[What to work on]:
Search the data for "switch". Each line containing it is to be copied.

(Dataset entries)
◆ ◆ ◆ ◆ ◆ ◆ ◆

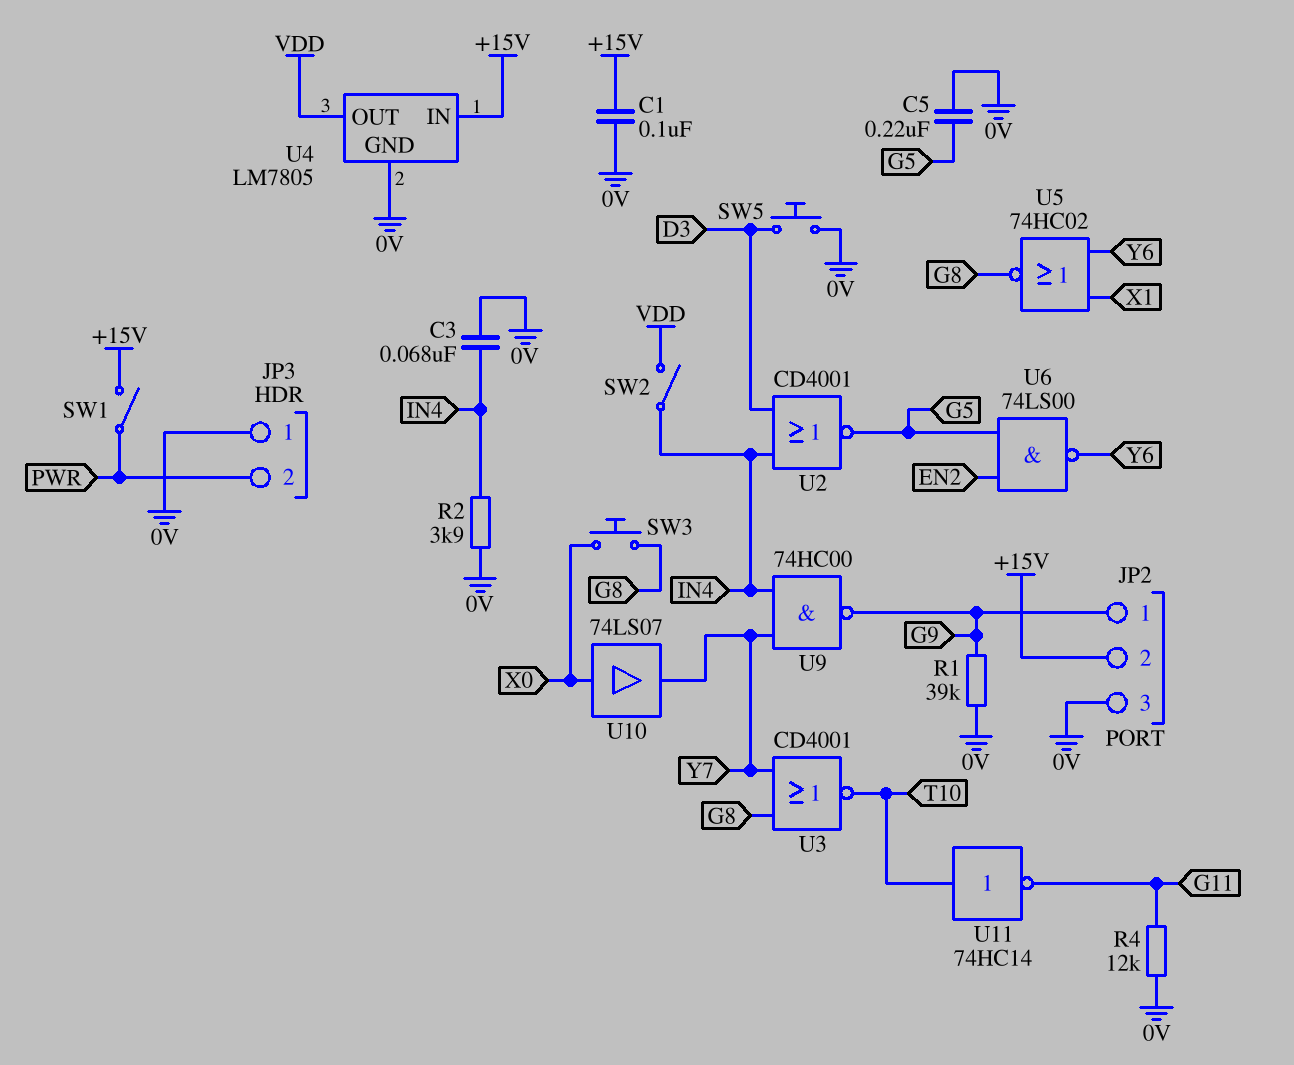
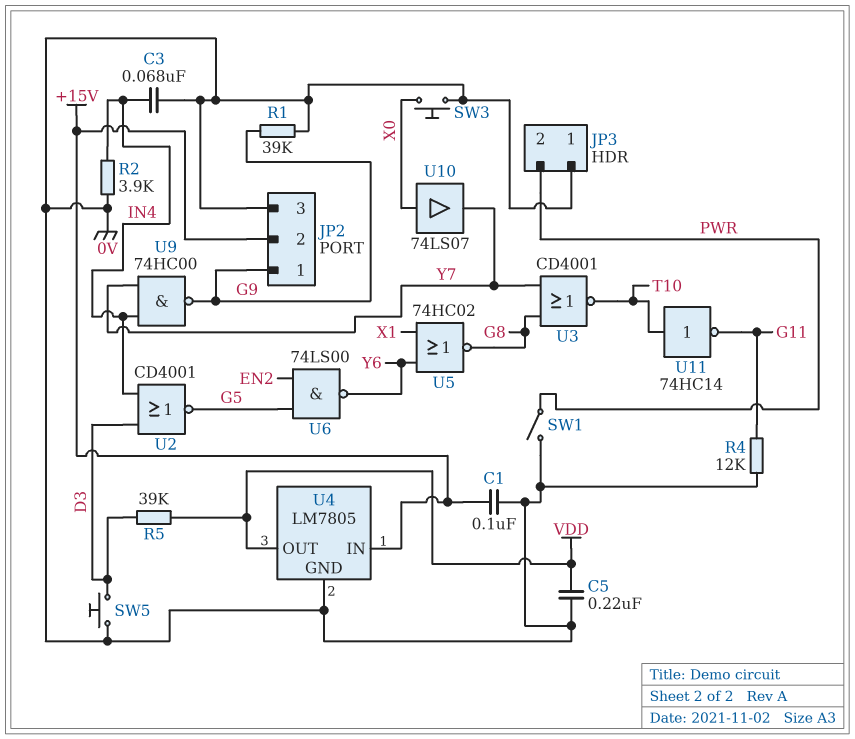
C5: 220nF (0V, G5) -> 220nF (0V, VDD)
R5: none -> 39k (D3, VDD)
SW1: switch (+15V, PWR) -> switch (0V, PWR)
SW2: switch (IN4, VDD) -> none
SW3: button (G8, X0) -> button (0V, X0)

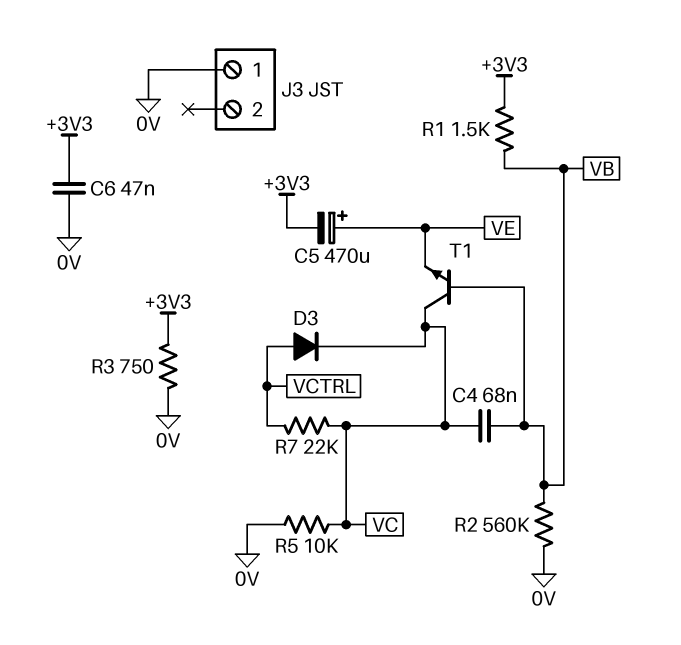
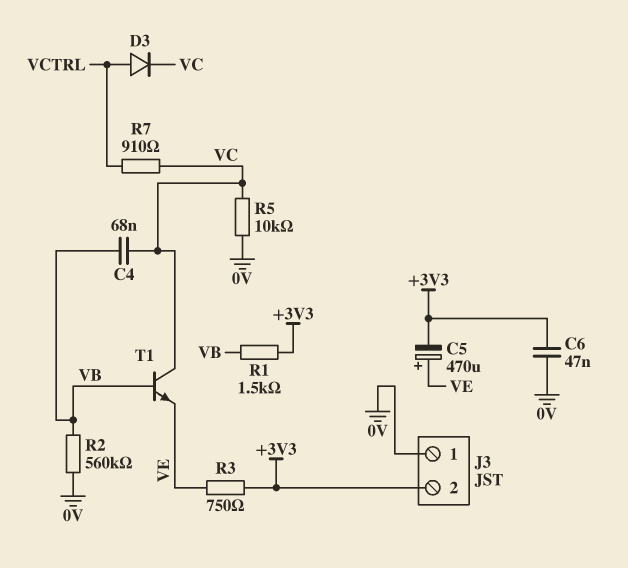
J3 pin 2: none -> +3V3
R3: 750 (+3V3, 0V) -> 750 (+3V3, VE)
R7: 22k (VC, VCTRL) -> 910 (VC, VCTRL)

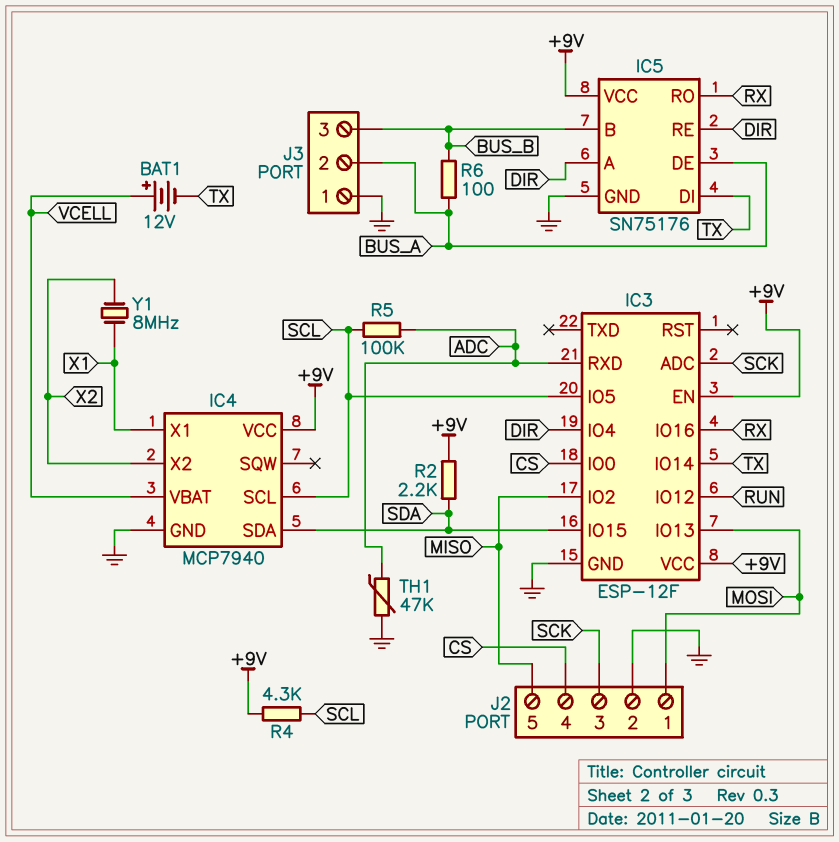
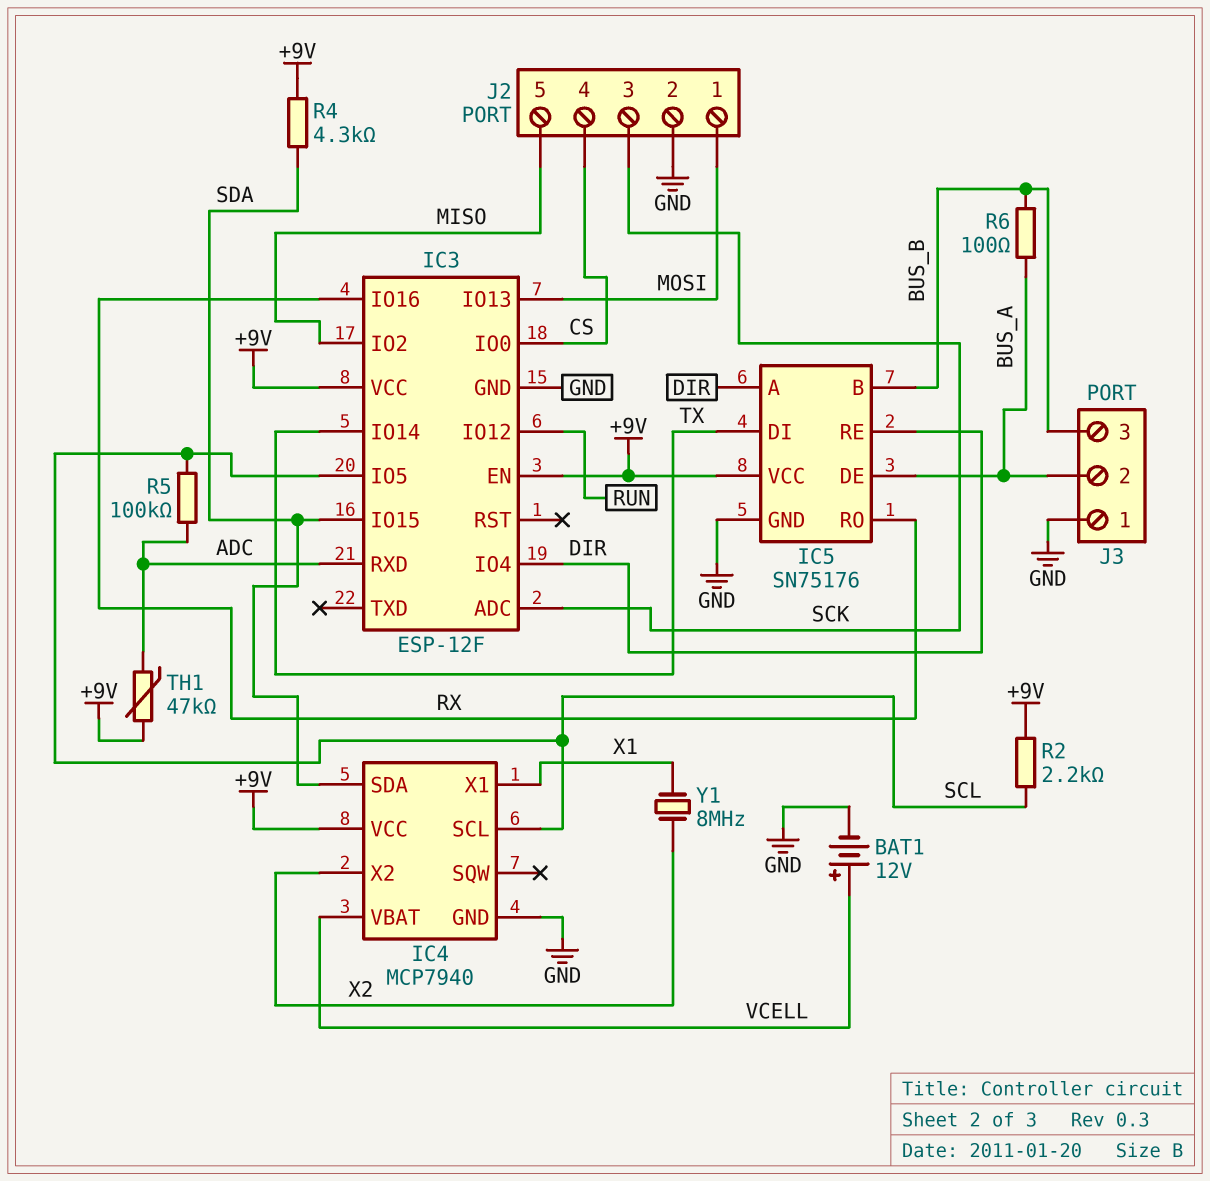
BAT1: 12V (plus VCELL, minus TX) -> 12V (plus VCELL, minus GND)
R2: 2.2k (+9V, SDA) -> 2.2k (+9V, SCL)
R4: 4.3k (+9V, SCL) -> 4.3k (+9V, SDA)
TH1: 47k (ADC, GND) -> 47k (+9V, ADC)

◆ ◆ ◆ ◆ ◆ ◆ ◆

[Exercise solution]:
SW1: switch (+15V, PWR) -> switch (0V, PWR)
SW2: switch (IN4, VDD) -> none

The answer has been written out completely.